* **Exercise**: Your answer should be every line with the word "left", copied from the data below.

* **Data to use**:
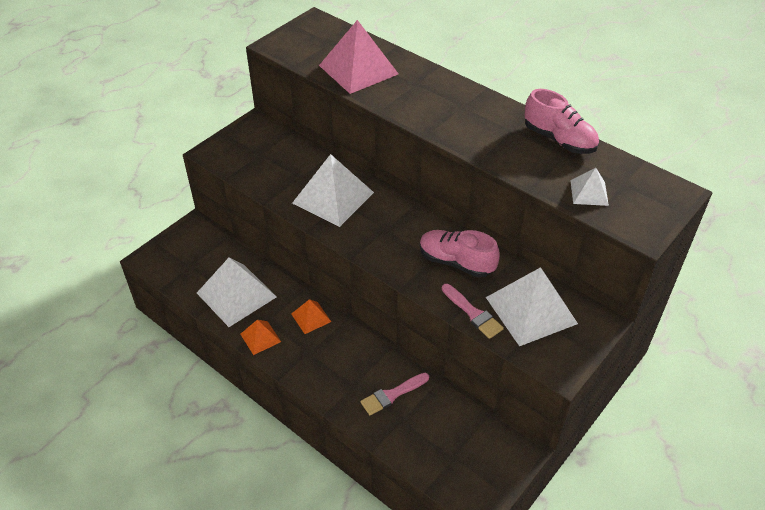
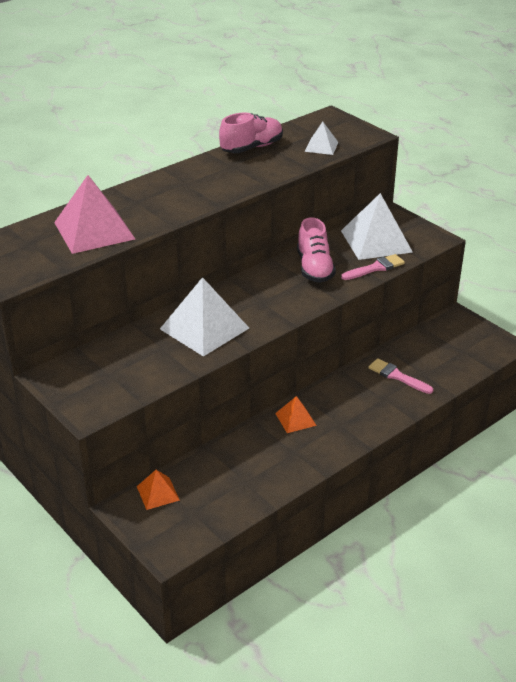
camera: 80 degrees left, 10 degrees down
white pyramid [197,258,277,327] -> none
orange pyramid [240,320,281,355] -> orange pyramid moved to [137,470,180,510]
pink brush [360,373,429,415] -> pink brush turned 150 degrees clockwise [368,358,433,394]
pink shoe [420,230,500,278] -> pink shoe turned 45 degrees counterclockwise [297,217,336,283]

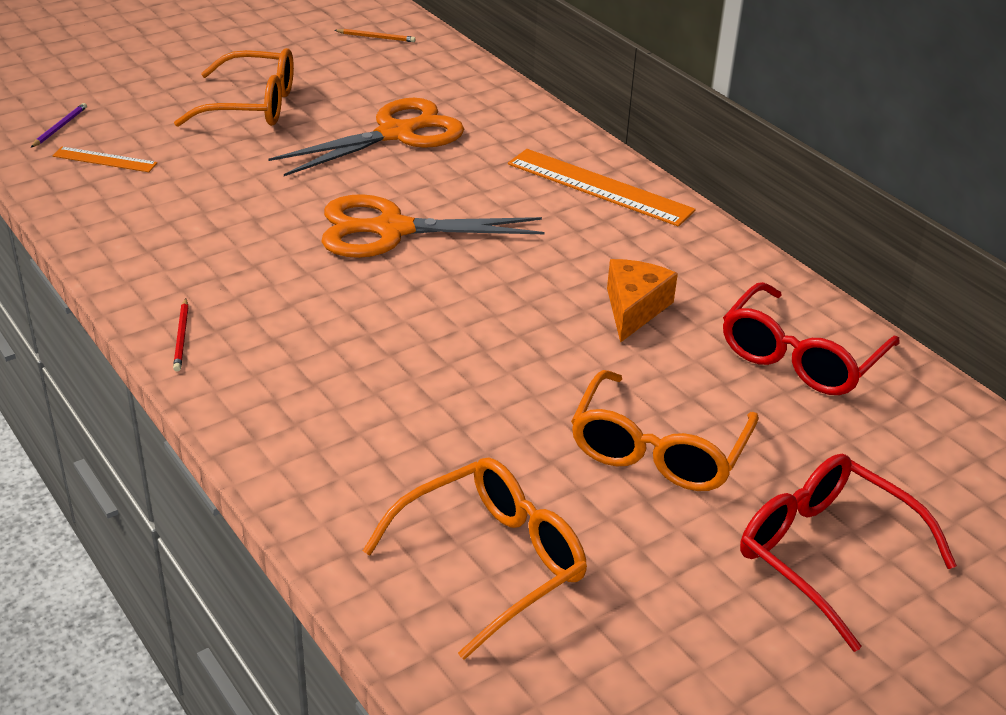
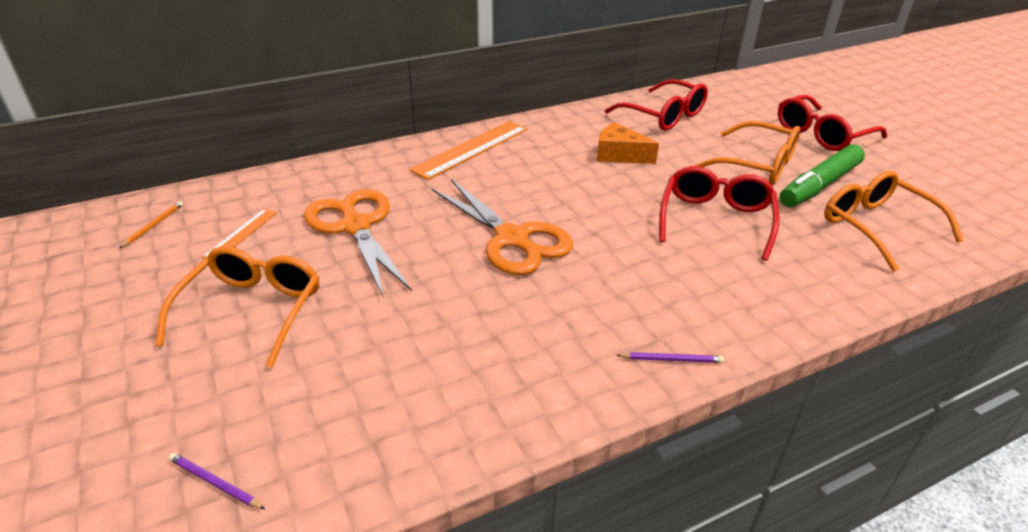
camera: 80 degrees left, 0 degrees up
orange ruler [52,147,157,172] -> orange ruler moved to [202,209,277,258]
red pencil [173,298,189,372] -> purple pencil [617,352,724,363]
orange scissors [321,194,545,258] -> orange scissors turned 45 degrees counterclockwise [431,179,573,275]
none -> red glasses [659,166,779,261]
none -> green marker [780,144,865,207]

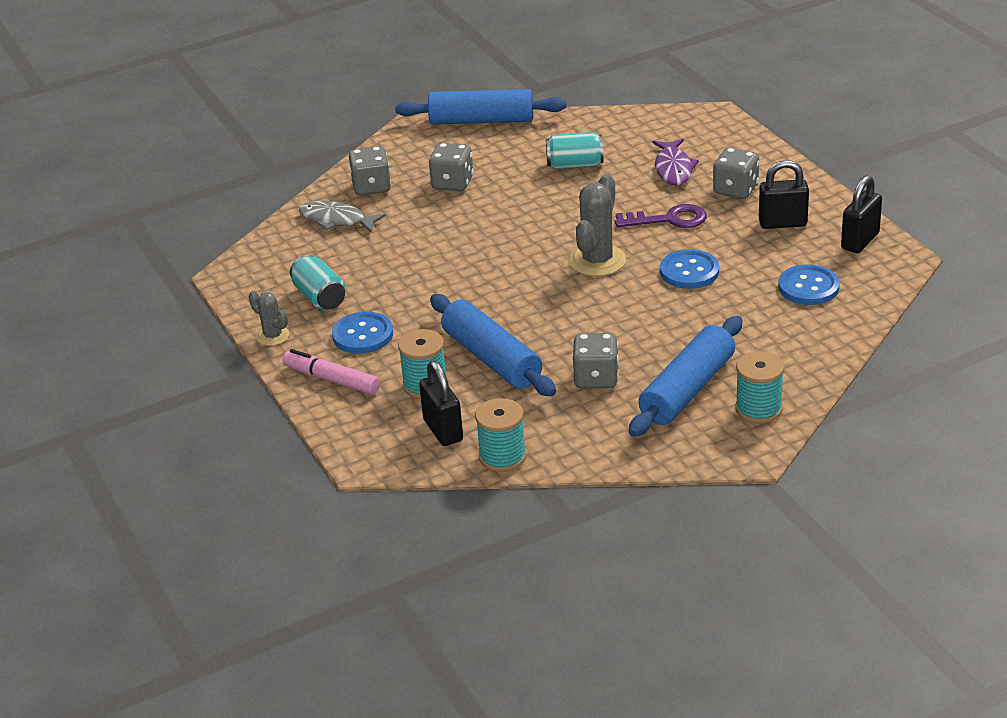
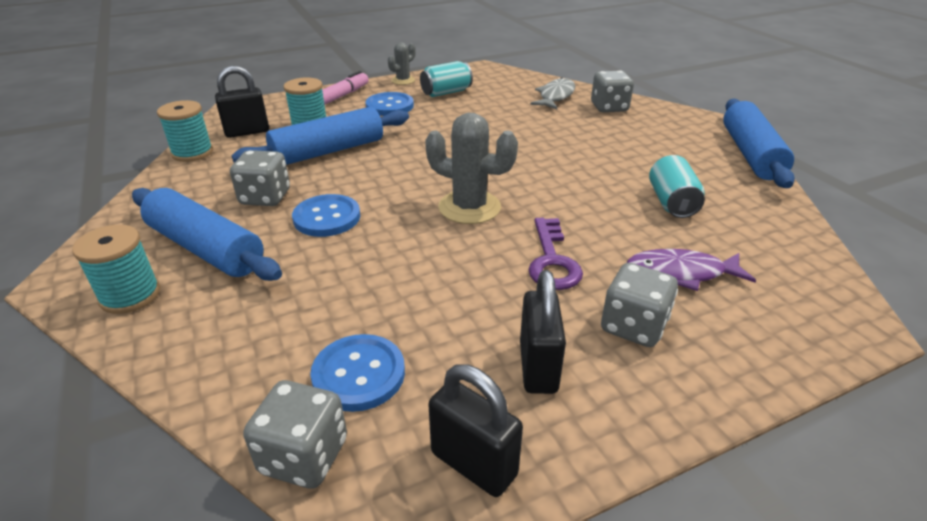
camera: 90 degrees right, 0 degrees up
grey dice [429,143,474,191] -> grey dice moved to [243,380,347,489]
blue button [660,249,719,289] -> blue button moved to [292,194,360,237]

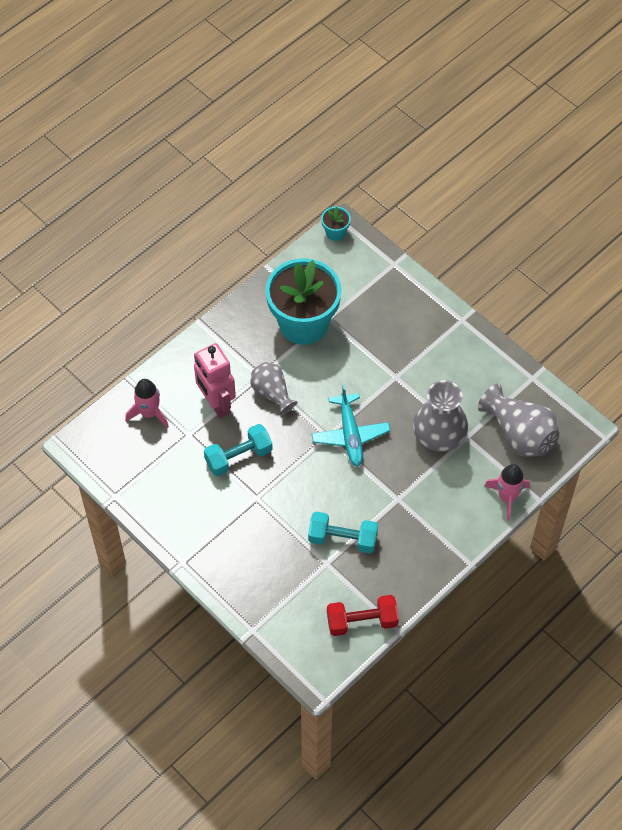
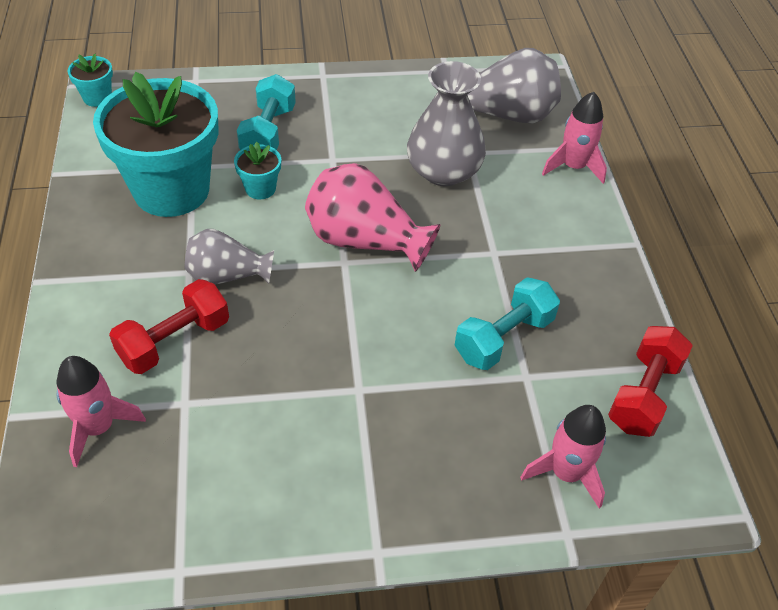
camera: 55 degrees left, 10 degrees down
pink robot [194,343,236,418] -> red dumbbell [109,279,229,374]
turquoise dumbbell [204,424,273,476] -> turquoise dumbbell moved to [237,74,296,150]
turquoise plane [312,385,390,466] -> pink vase [305,163,440,272]
none -> turquoise flower pot [234,142,281,199]
none -> pink rocket [520,405,606,508]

* **Answer for the task**:
camera: 80 degrees left, 10 degrees down
camera: 80 degrees left, 0 degrees up
camera: 55 degrees left, 10 degrees down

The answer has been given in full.